*PROVIDED DATA*
-*-*-
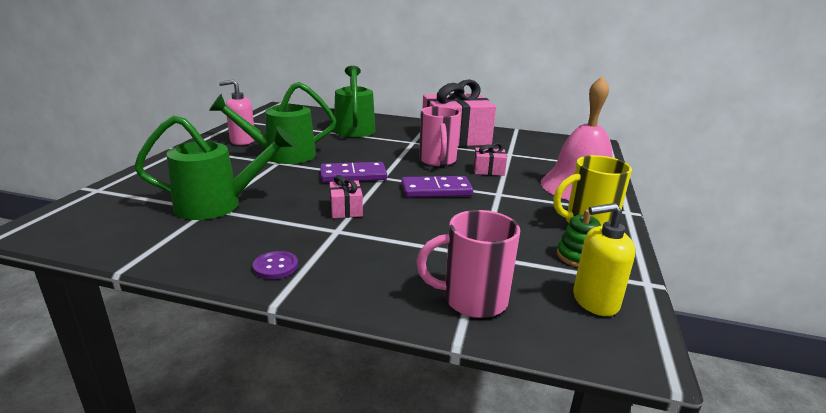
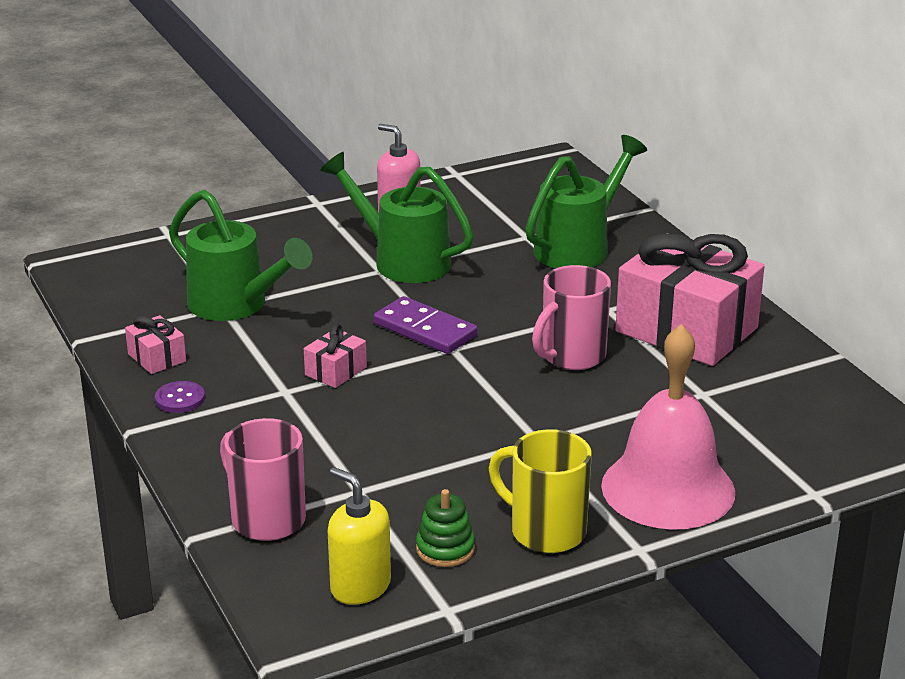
camera: 50 degrees right, 5 degrees up
(436, 190) = (475, 397): purple domino -> none
(488, 170) = (605, 403): pink gift -> pink gift (157, 358)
-*-*-
Repeat the lines above exactly, and keep every picture out.

camera: 50 degrees right, 5 degrees up
(436, 190) = (475, 397): purple domino -> none
(488, 170) = (605, 403): pink gift -> pink gift (157, 358)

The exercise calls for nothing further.